### Your objective
Retype every entry below without pictures.

### Raw data

****************

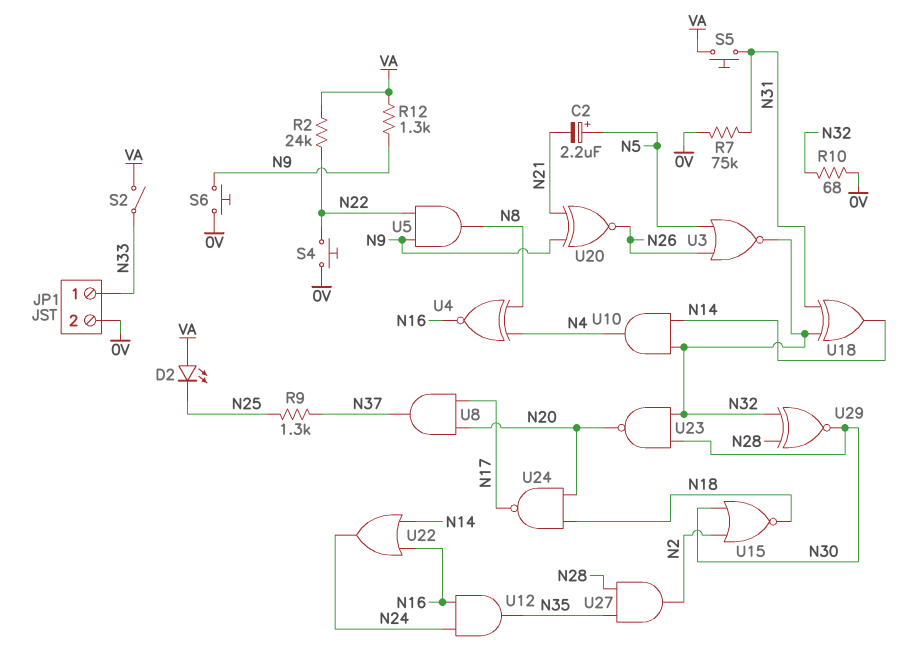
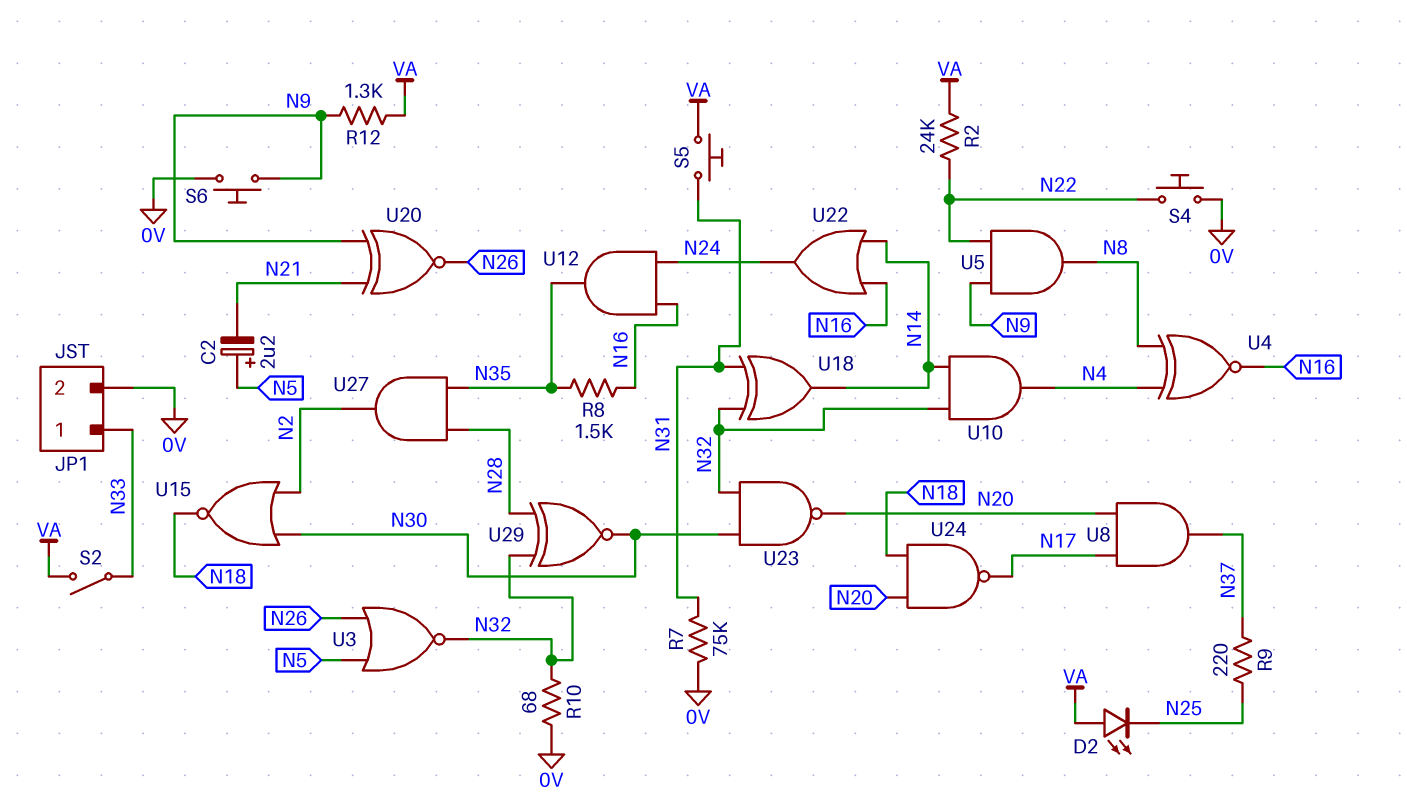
R8: none -> 1.5k (N16, N35)
R9: 1.3k (N25, N37) -> 220 (N25, N37)

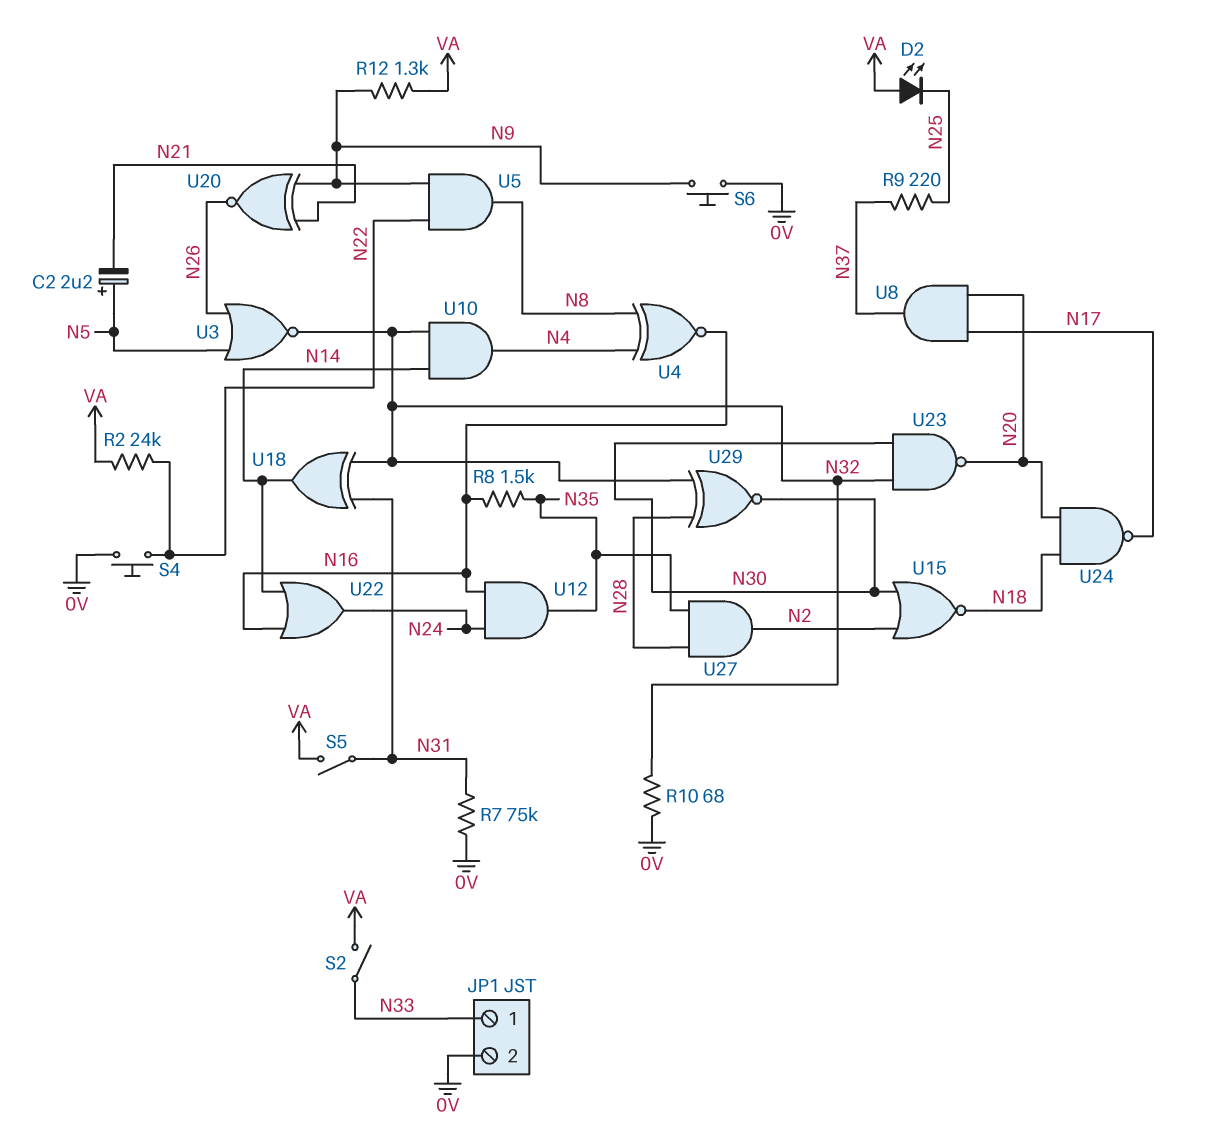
S5: button (N31, VA) -> switch (N31, VA)

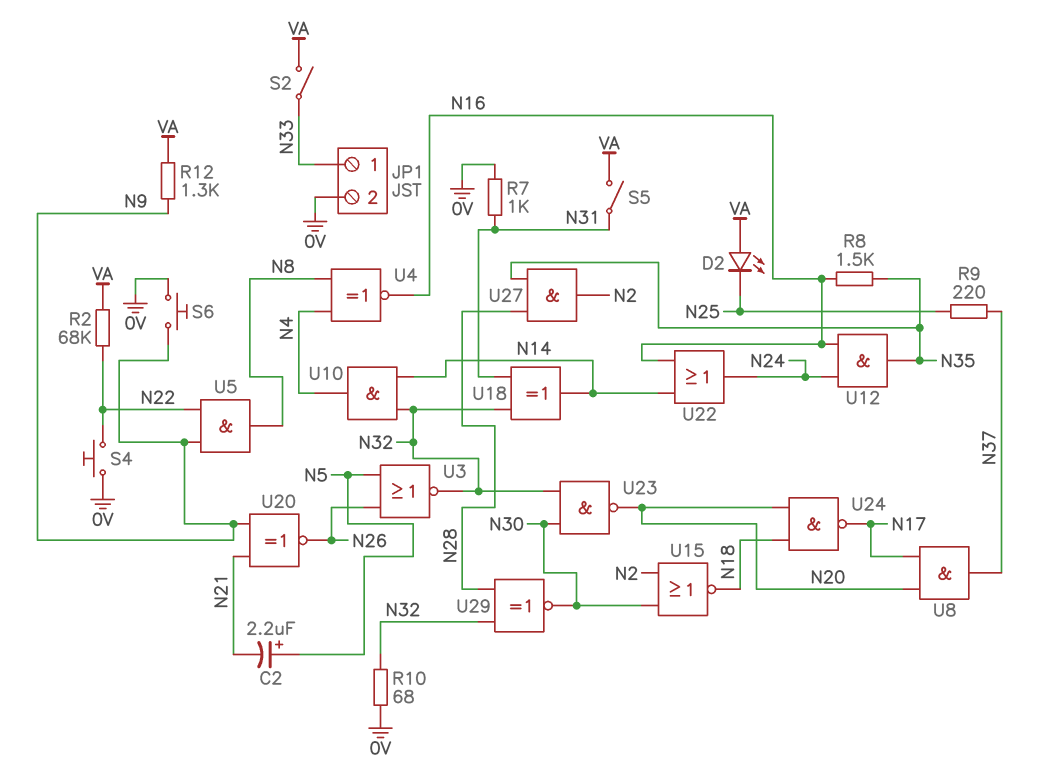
R2: 24k (N22, VA) -> 68k (N22, VA)
R7: 75k (0V, N31) -> 1k (0V, N31)

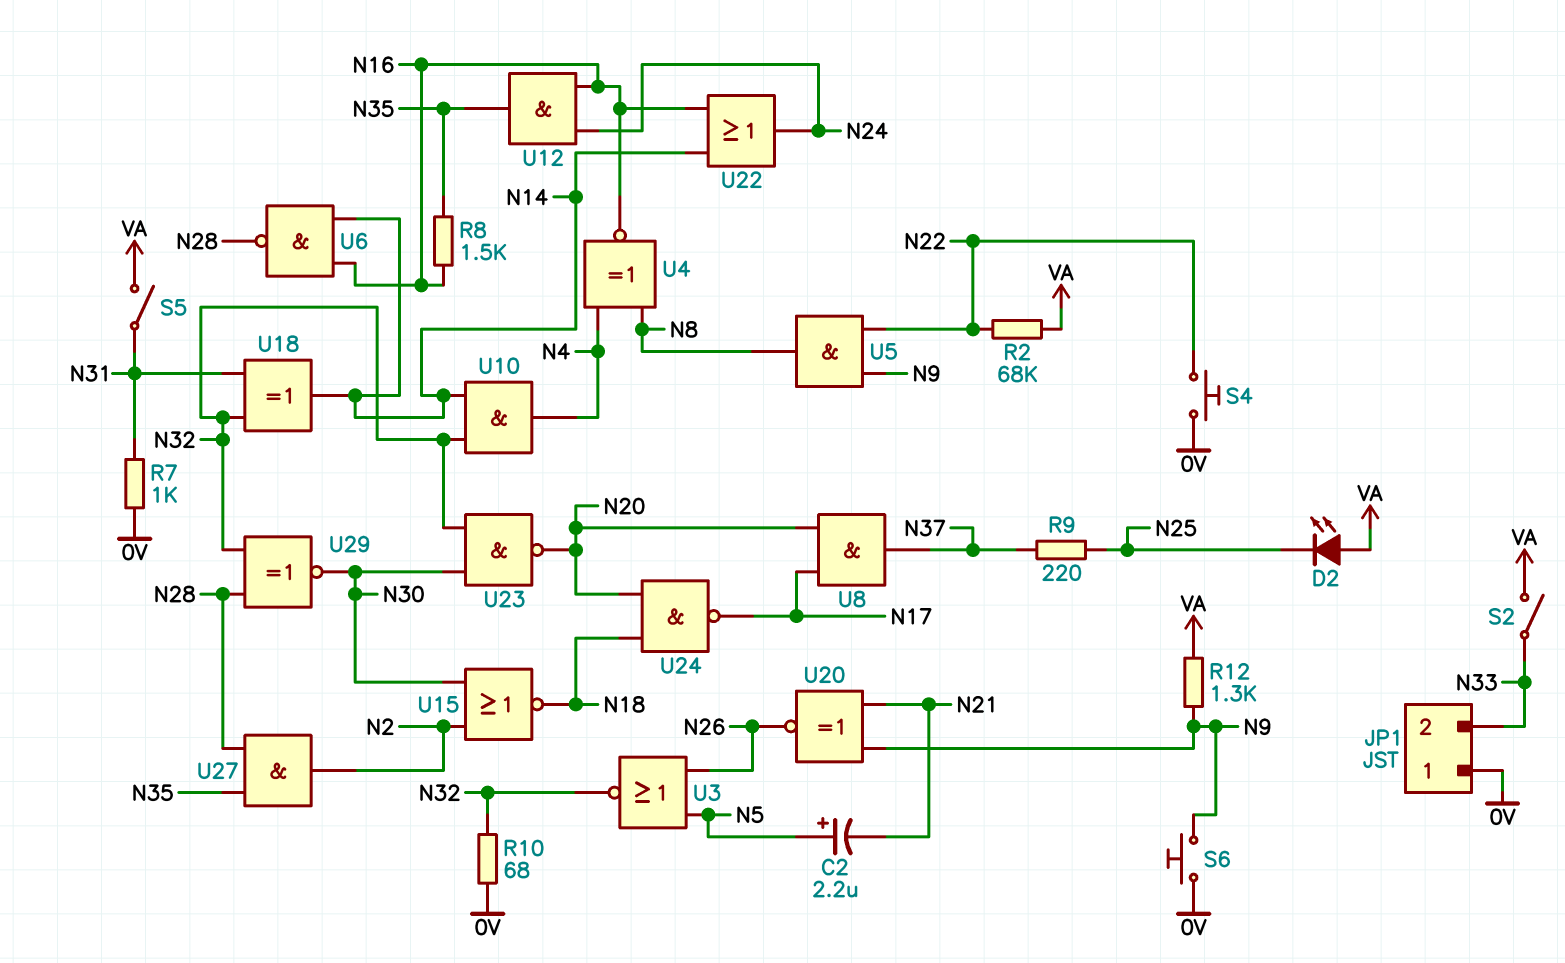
JP1 pin 1: N33 -> 0V
JP1 pin 2: 0V -> N33
U6: none -> NAND (in N14, in N16, out N28)

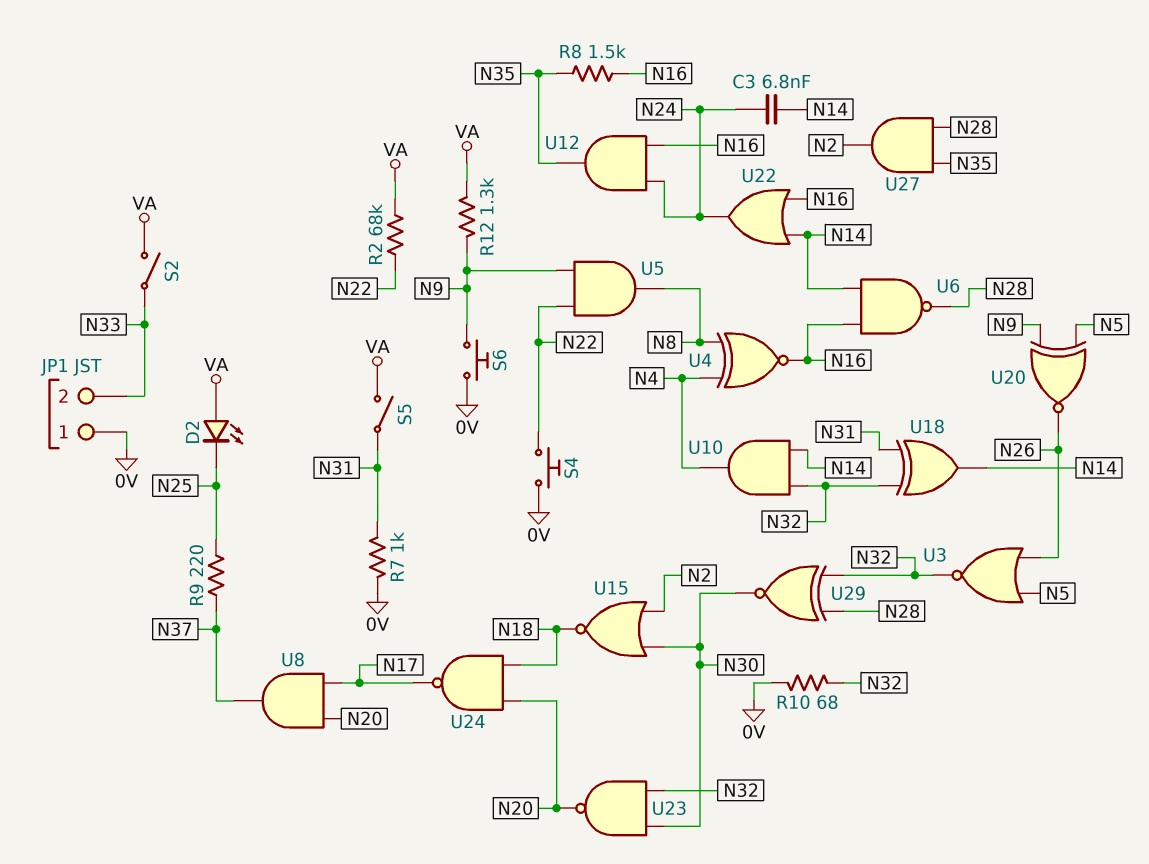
C2: 2.2uF (plus N5, minus N21) -> none
C3: none -> 6.8nF (N14, N24)
U20: XNOR (in N9, in N21, out N26) -> XNOR (in N5, in N9, out N26)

****************

### Written solution
R8: none -> 1.5k (N16, N35)
R9: 1.3k (N25, N37) -> 220 (N25, N37)

S5: button (N31, VA) -> switch (N31, VA)

R2: 24k (N22, VA) -> 68k (N22, VA)
R7: 75k (0V, N31) -> 1k (0V, N31)

JP1 pin 1: N33 -> 0V
JP1 pin 2: 0V -> N33
U6: none -> NAND (in N14, in N16, out N28)

C2: 2.2uF (plus N5, minus N21) -> none
C3: none -> 6.8nF (N14, N24)
U20: XNOR (in N9, in N21, out N26) -> XNOR (in N5, in N9, out N26)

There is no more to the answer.